▶ [Data for the task]
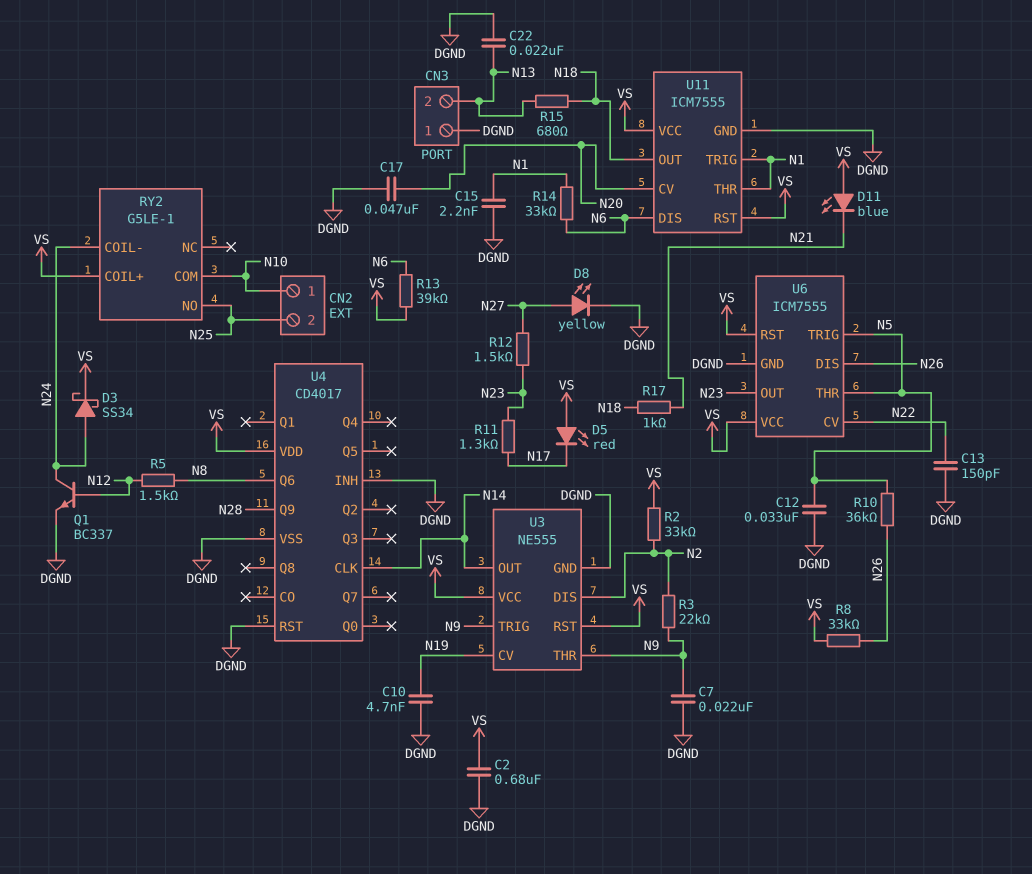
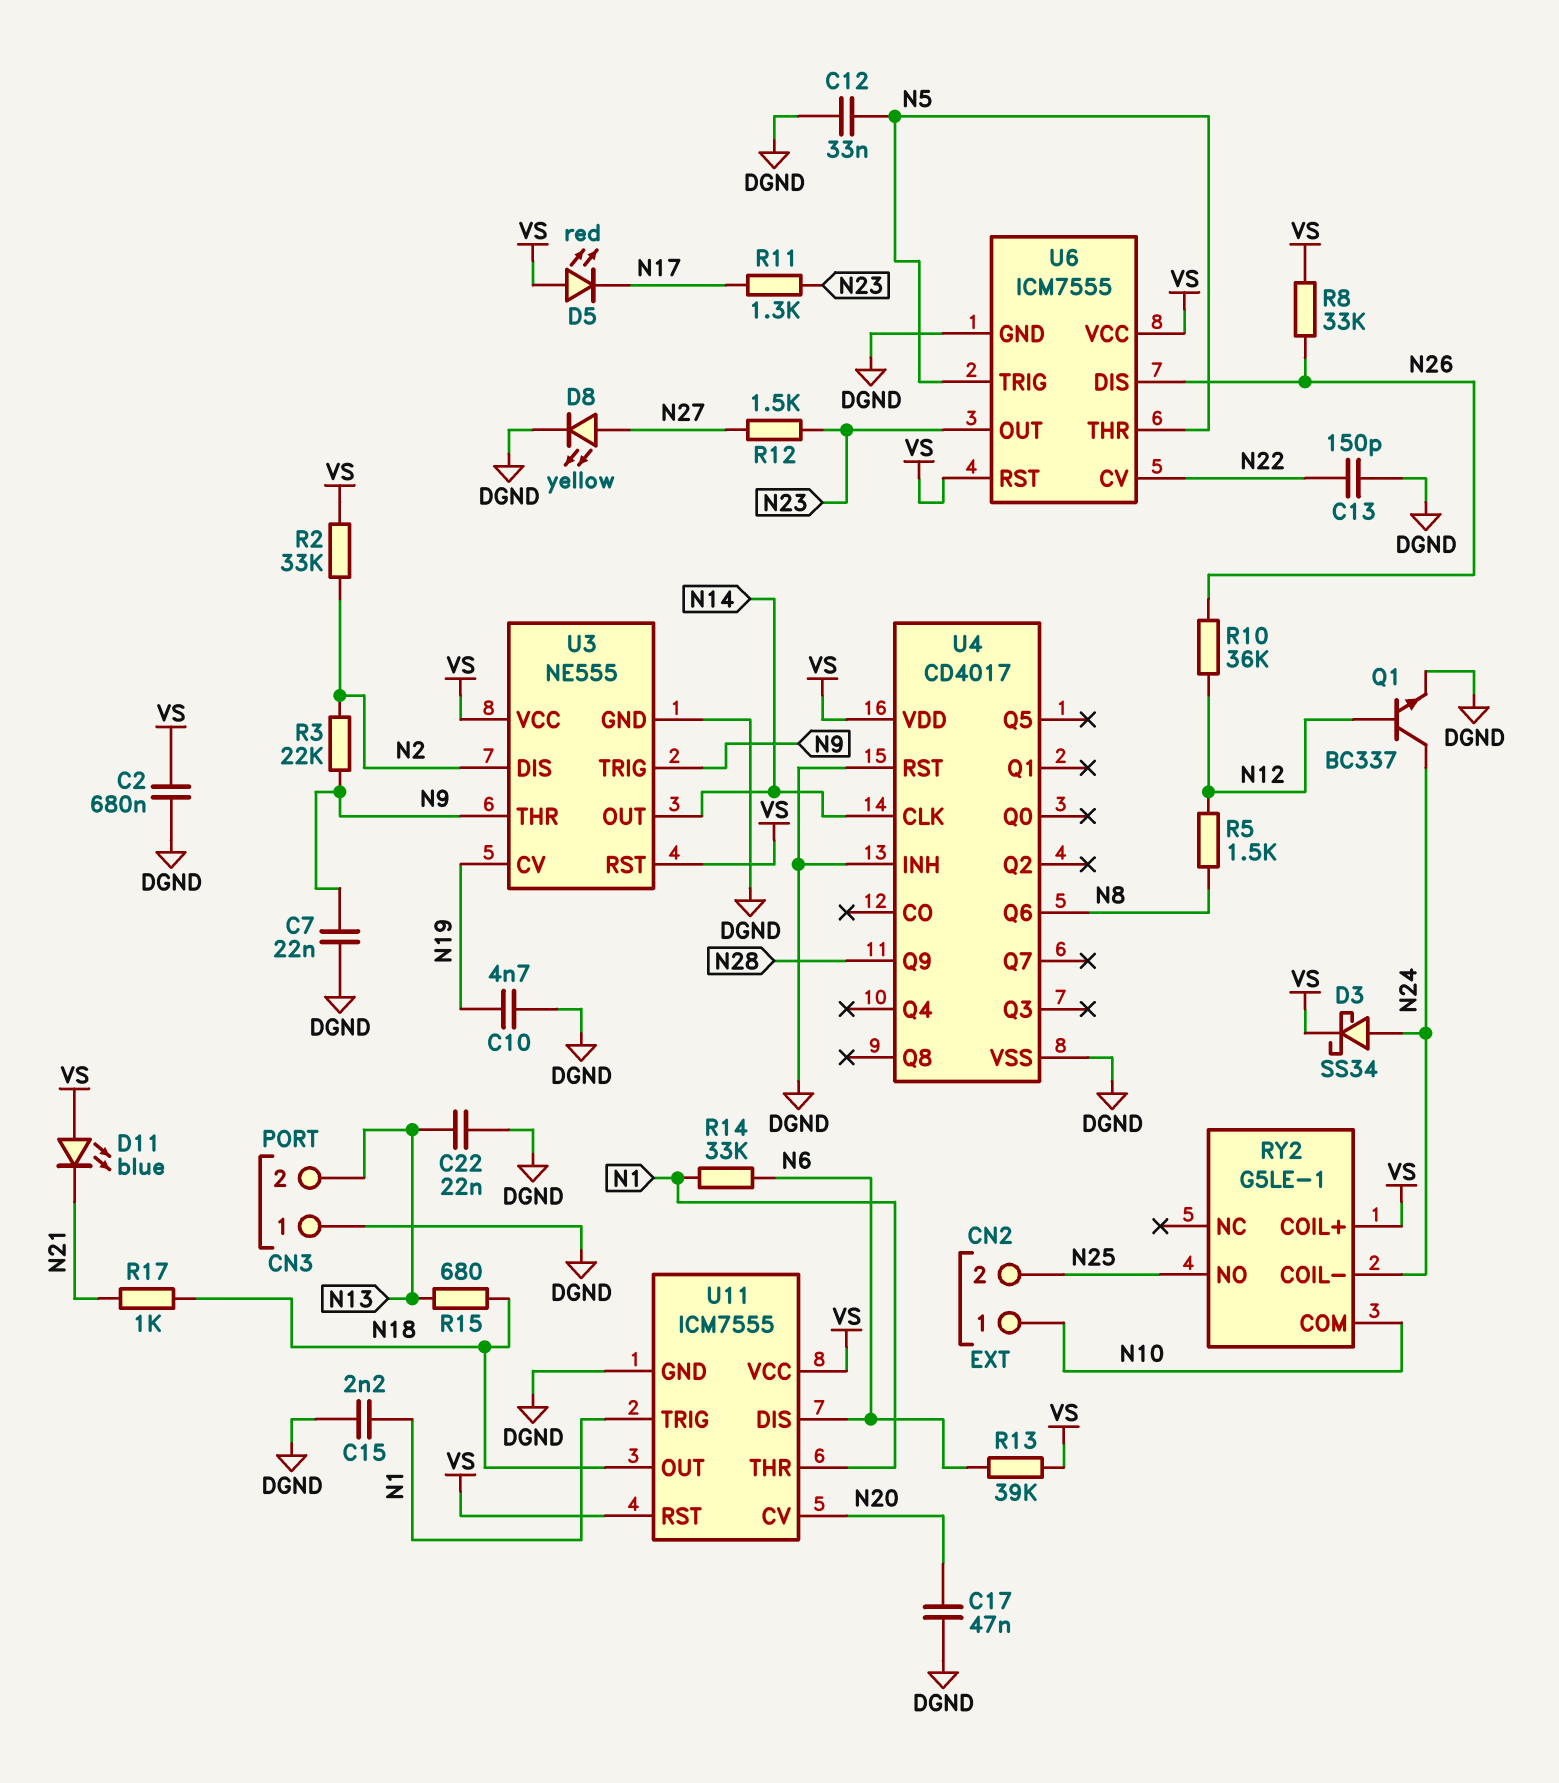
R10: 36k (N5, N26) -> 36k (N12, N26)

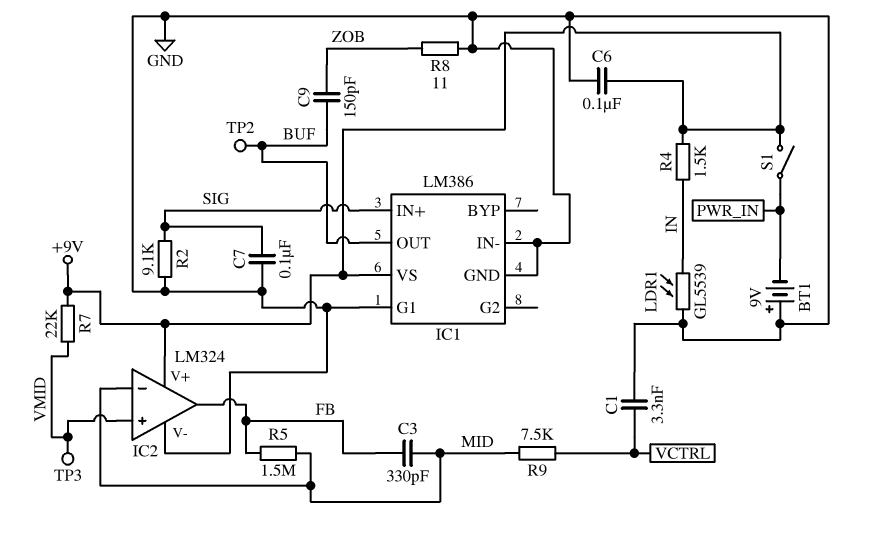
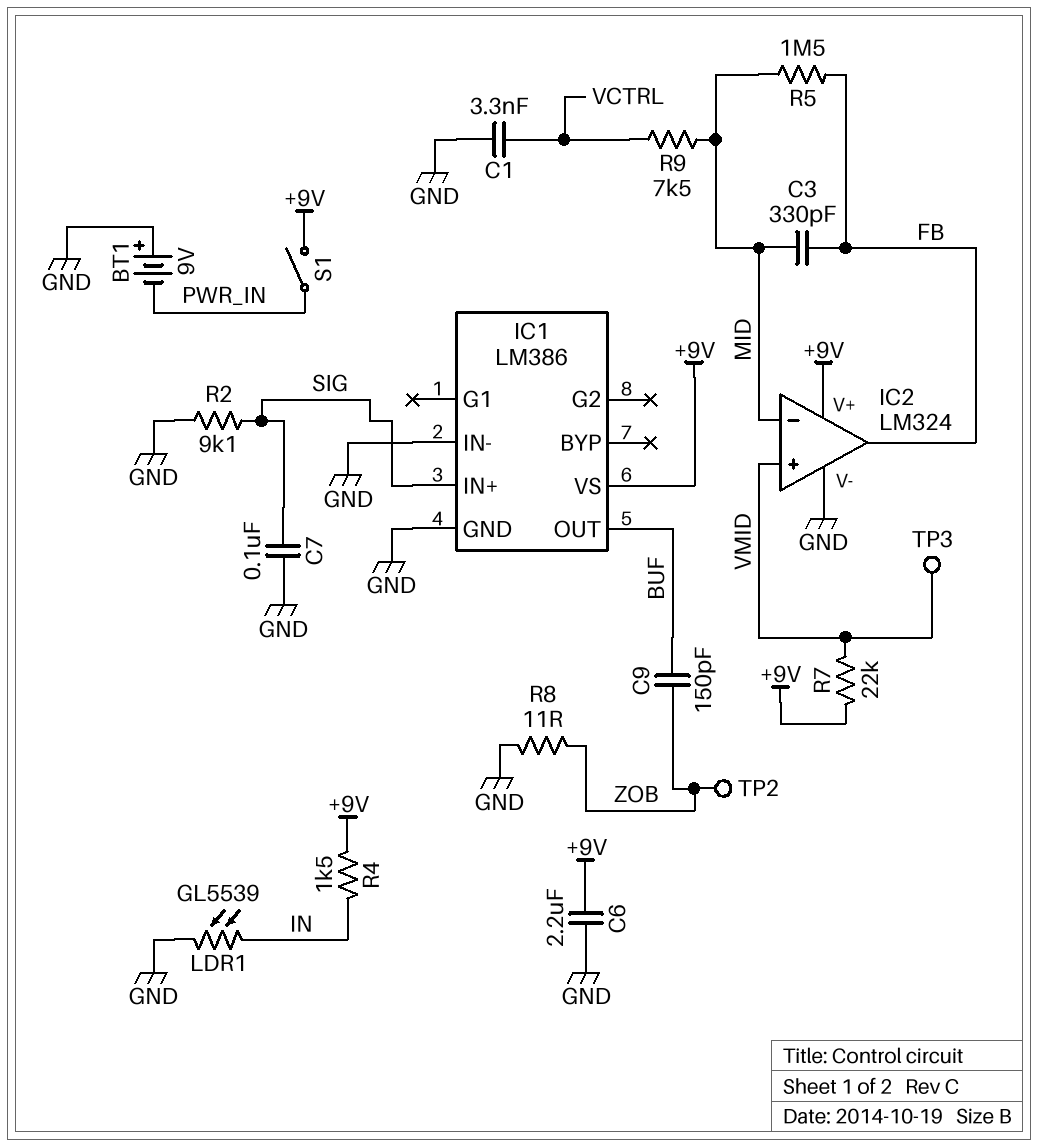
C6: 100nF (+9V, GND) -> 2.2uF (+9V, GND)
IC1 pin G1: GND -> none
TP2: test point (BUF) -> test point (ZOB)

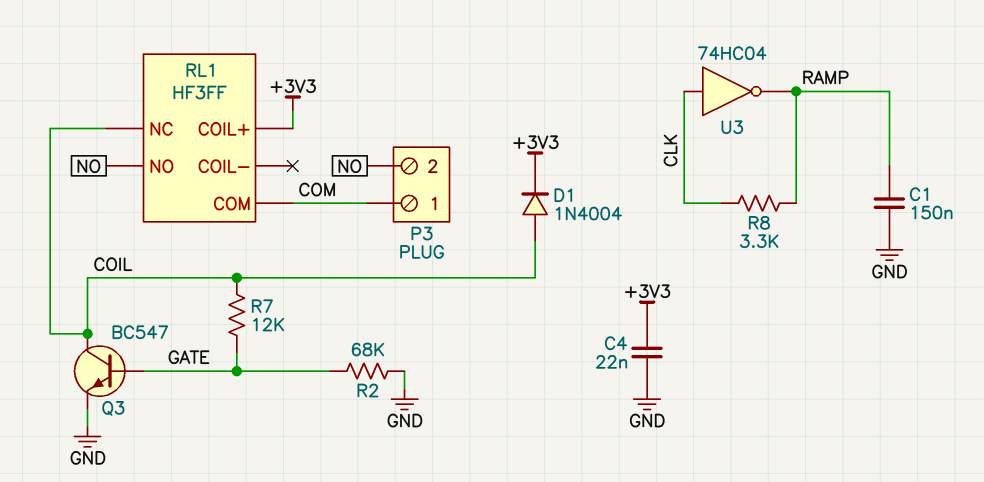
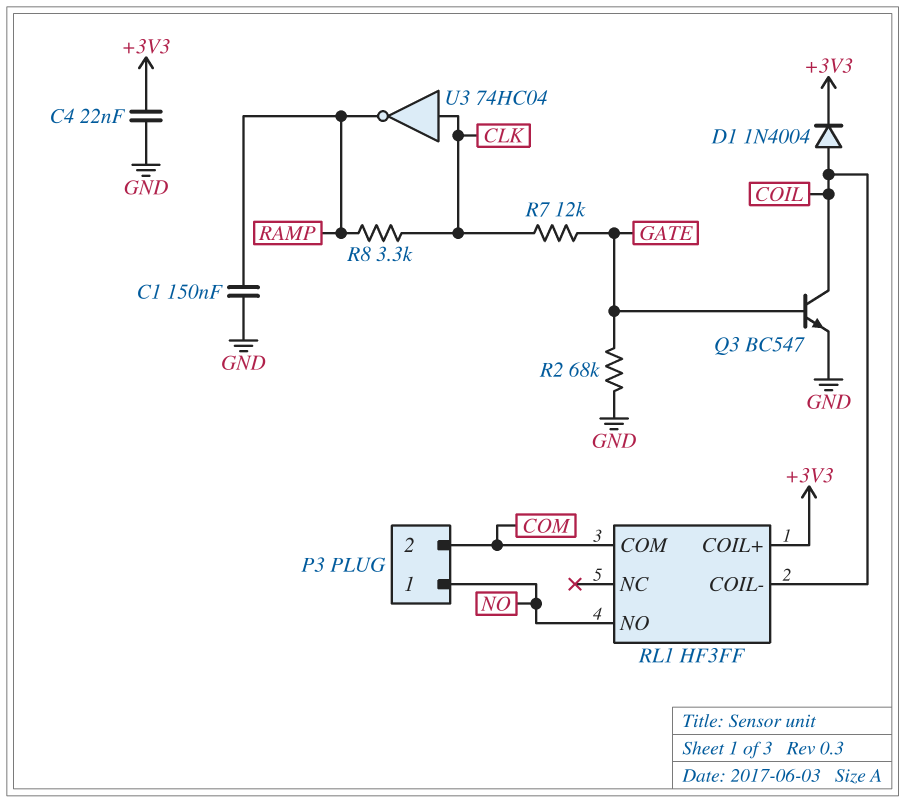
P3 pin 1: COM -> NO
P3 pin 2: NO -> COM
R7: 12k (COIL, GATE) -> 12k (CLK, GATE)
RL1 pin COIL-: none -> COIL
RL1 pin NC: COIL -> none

▶ [Work instruction] Where the material above includes pictures, omit them and retype everything else exactly.

▶ [Solution for this exercise]
R10: 36k (N5, N26) -> 36k (N12, N26)

C6: 100nF (+9V, GND) -> 2.2uF (+9V, GND)
IC1 pin G1: GND -> none
TP2: test point (BUF) -> test point (ZOB)

P3 pin 1: COM -> NO
P3 pin 2: NO -> COM
R7: 12k (COIL, GATE) -> 12k (CLK, GATE)
RL1 pin COIL-: none -> COIL
RL1 pin NC: COIL -> none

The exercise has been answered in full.